Set problem: Pull out each line from the records below that contains the word "star".

Available records:
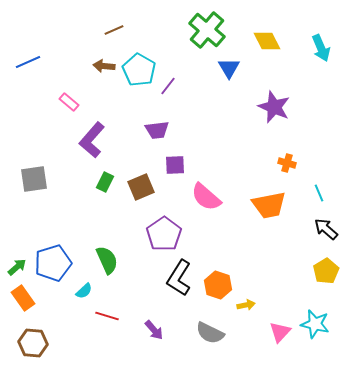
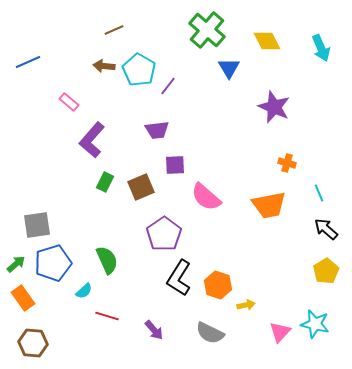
gray square: moved 3 px right, 46 px down
green arrow: moved 1 px left, 3 px up
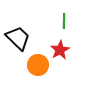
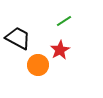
green line: rotated 56 degrees clockwise
black trapezoid: rotated 16 degrees counterclockwise
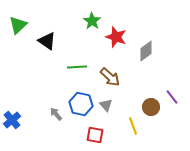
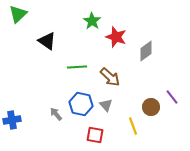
green triangle: moved 11 px up
blue cross: rotated 30 degrees clockwise
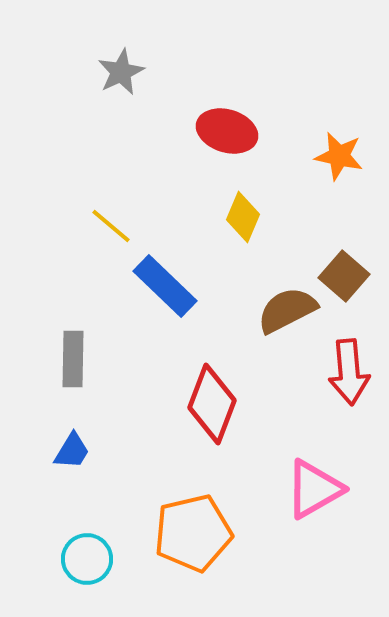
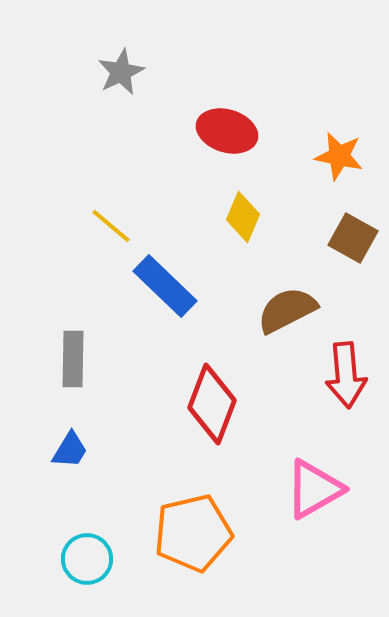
brown square: moved 9 px right, 38 px up; rotated 12 degrees counterclockwise
red arrow: moved 3 px left, 3 px down
blue trapezoid: moved 2 px left, 1 px up
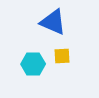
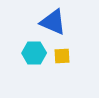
cyan hexagon: moved 1 px right, 11 px up
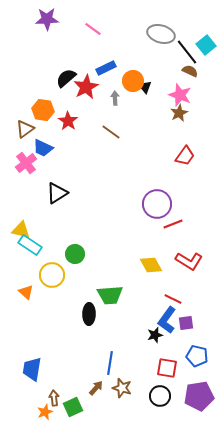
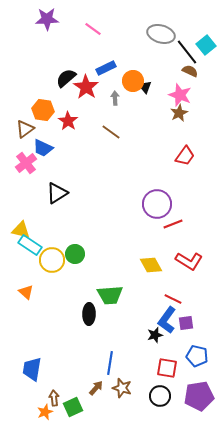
red star at (86, 87): rotated 10 degrees counterclockwise
yellow circle at (52, 275): moved 15 px up
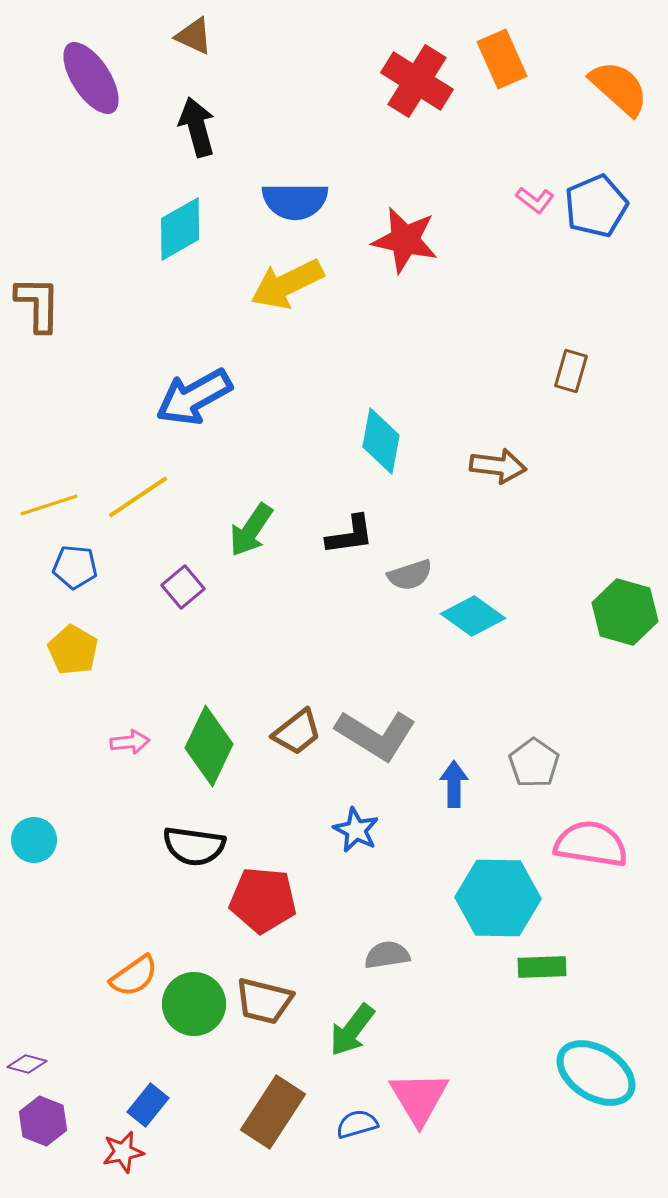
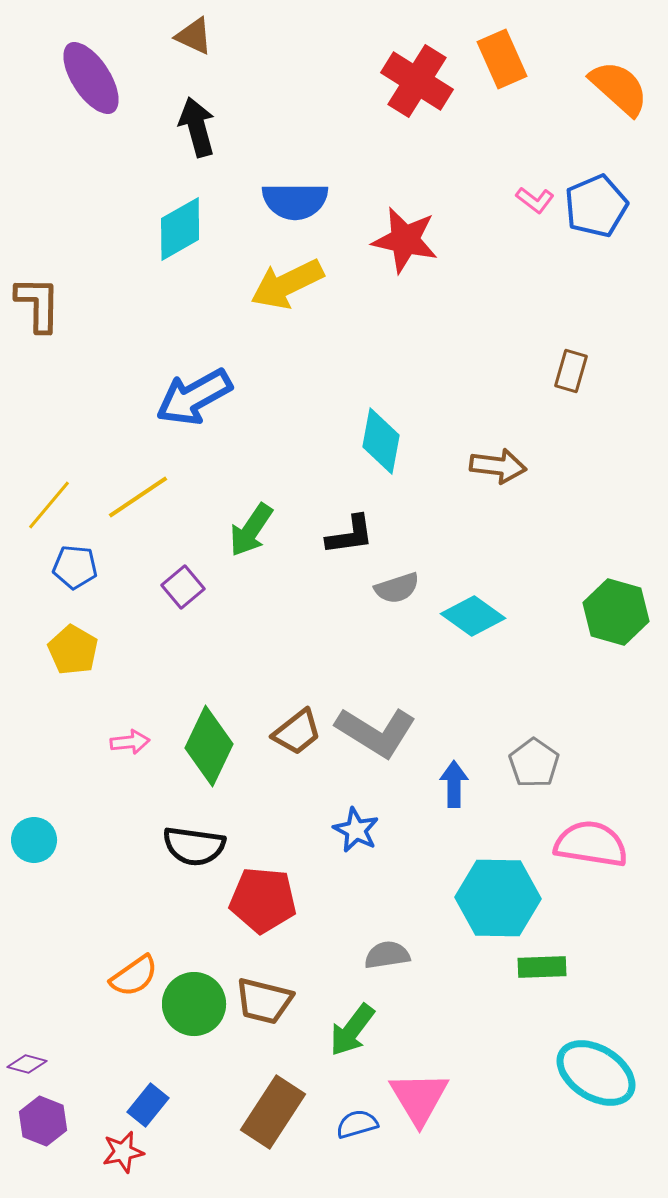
yellow line at (49, 505): rotated 32 degrees counterclockwise
gray semicircle at (410, 575): moved 13 px left, 13 px down
green hexagon at (625, 612): moved 9 px left
gray L-shape at (376, 735): moved 3 px up
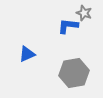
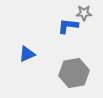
gray star: rotated 21 degrees counterclockwise
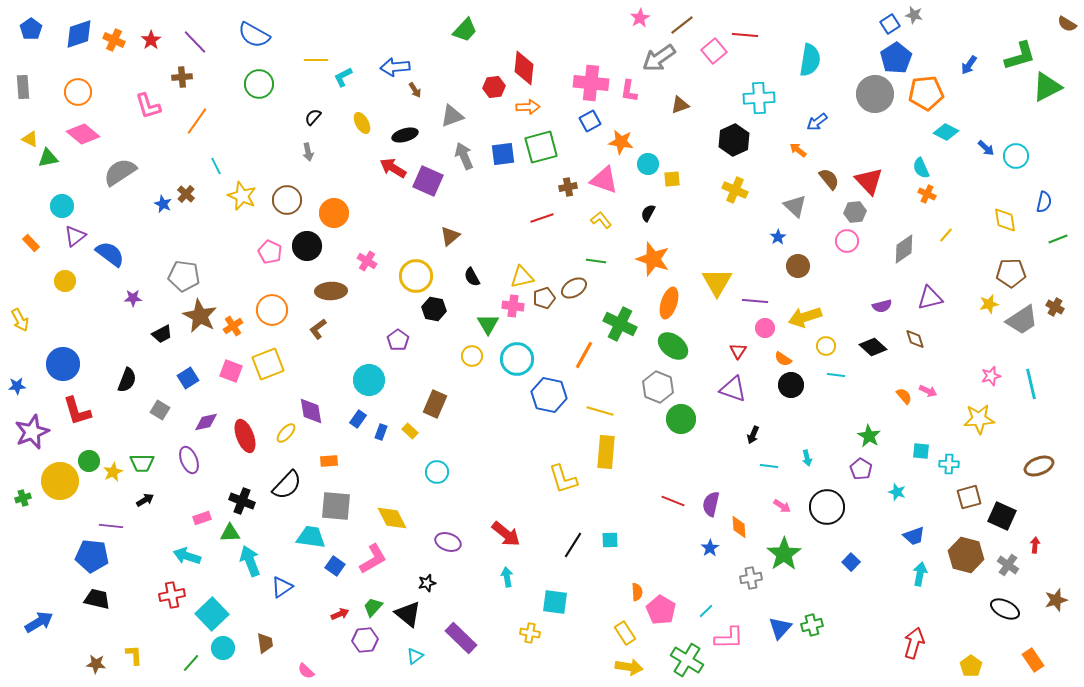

Output for this task:
red star at (86, 87): rotated 10 degrees counterclockwise
gray star: rotated 21 degrees counterclockwise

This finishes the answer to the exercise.